● **Task to carry out**: Whenever a line in the records below holds the string "moved", include it in the count, and state the number alone.

Collected data
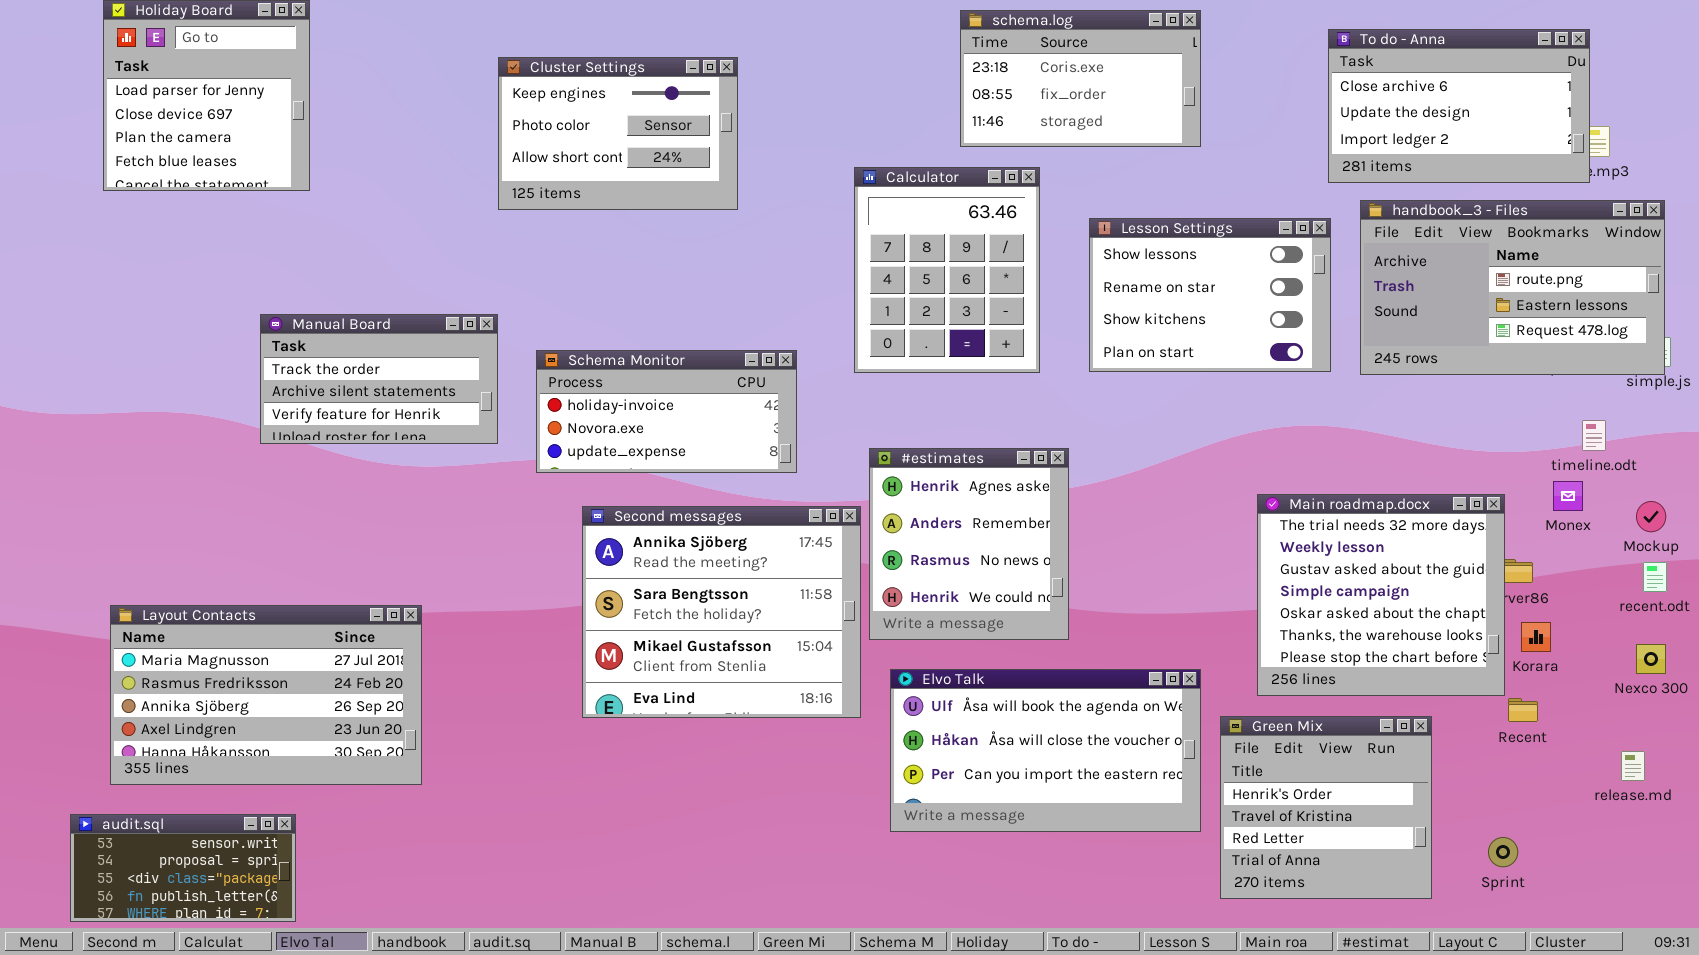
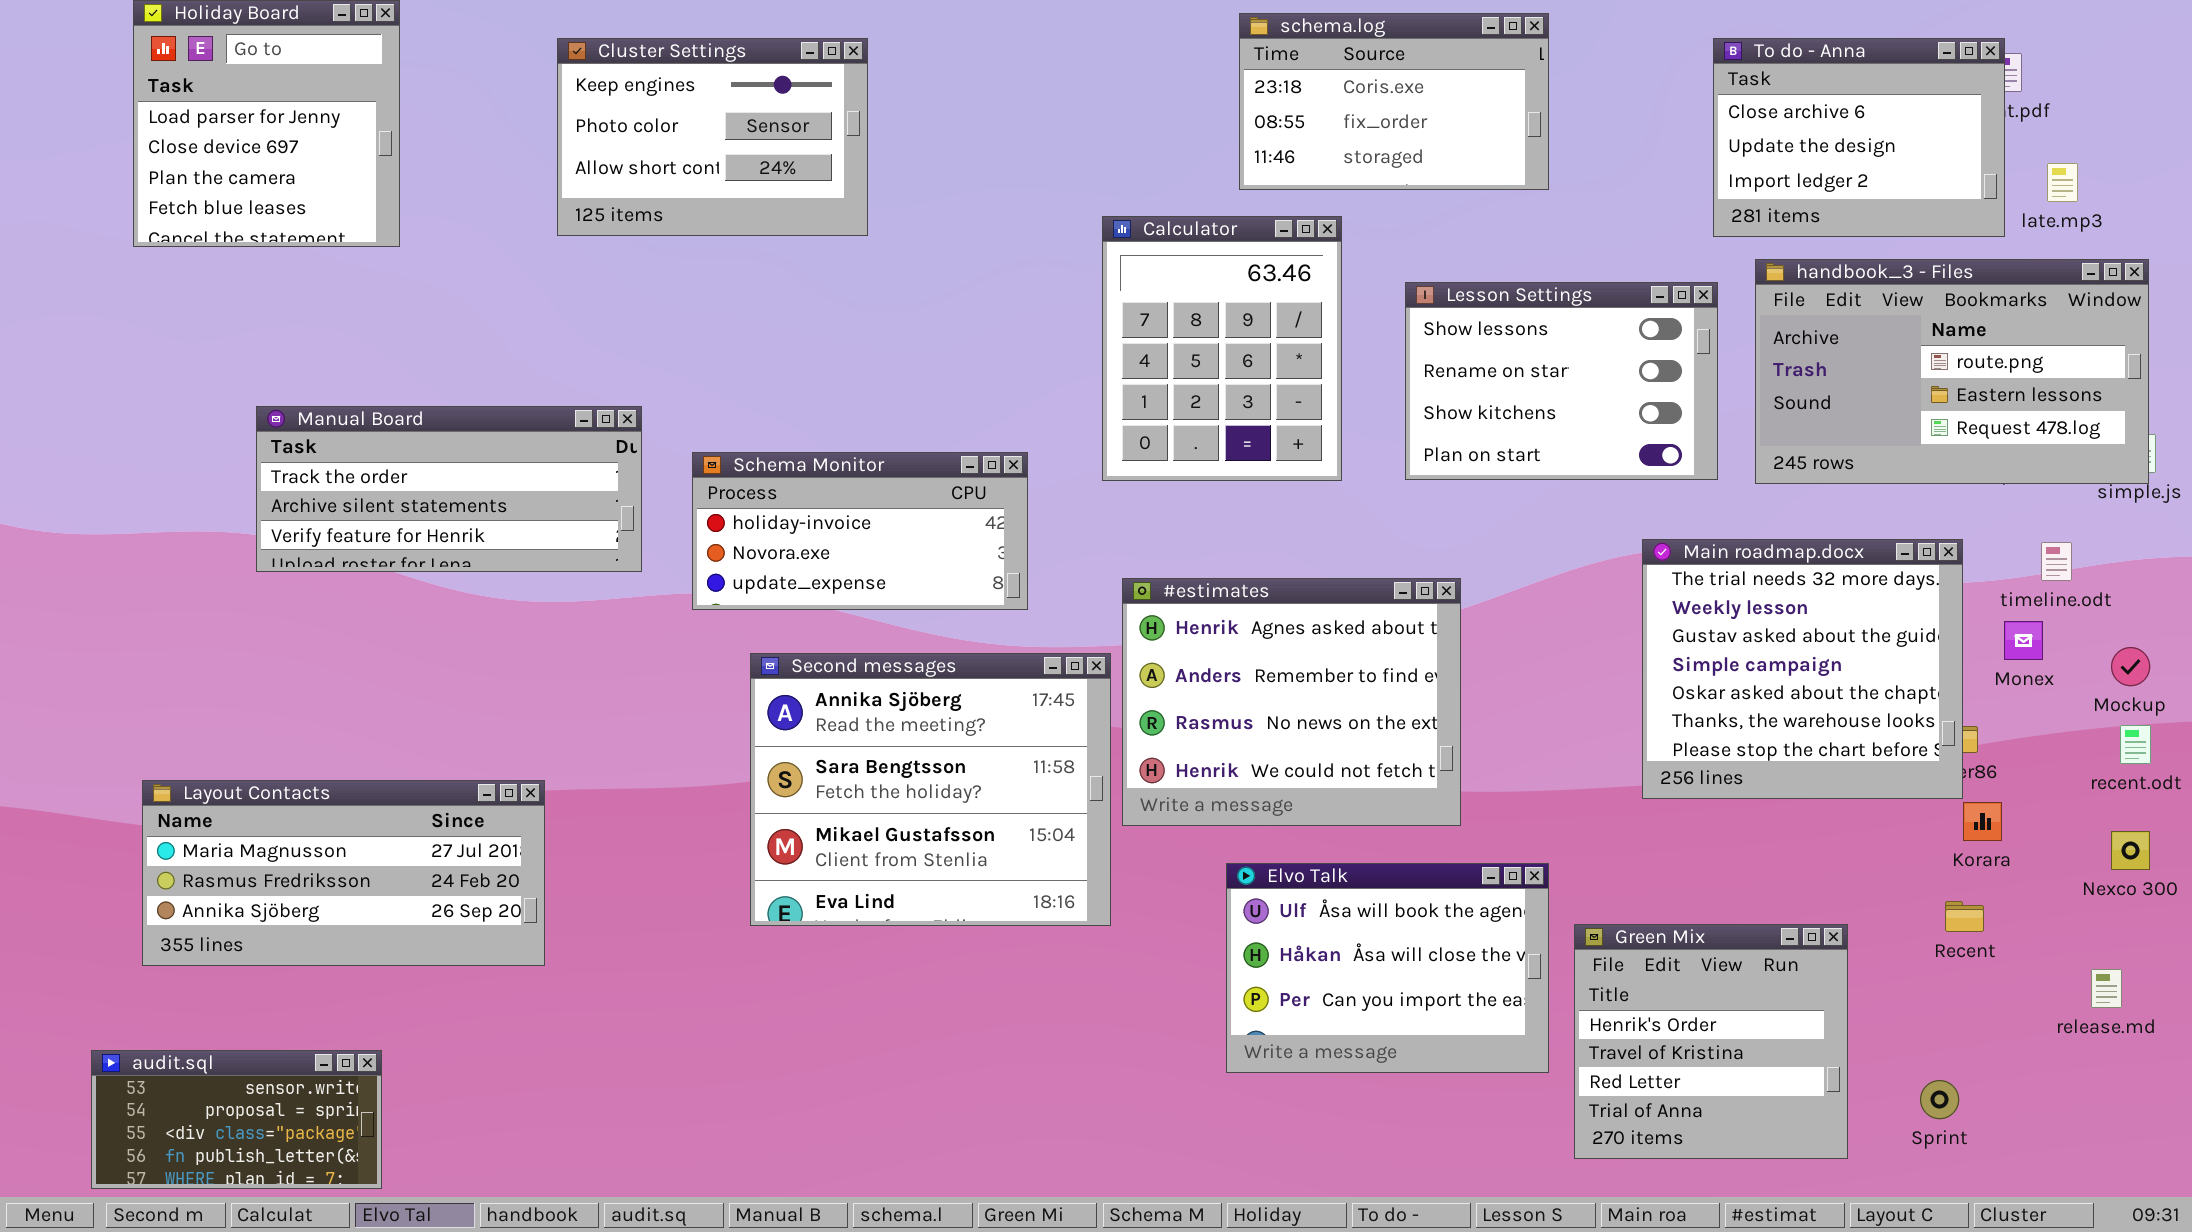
To do - Anna: [1328,29,1590,183] -> [1713,38,2005,237], resized
Cluster Settings: [498,57,738,210] -> [557,38,868,236], moved
Manual Board: [260,314,498,444] -> [256,406,642,572], resized
#estimates: [869,448,1069,640] -> [1122,578,1461,826], resized
Main roadmap.docx: [1257,494,1505,696] -> [1642,539,1963,799], moved
Layout Contacts: [110,605,422,785] -> [142,780,545,966], resized
Elvo Talk: [890,669,1201,832] -> [1226,863,1549,1073], resized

● **Exercise solution**: 2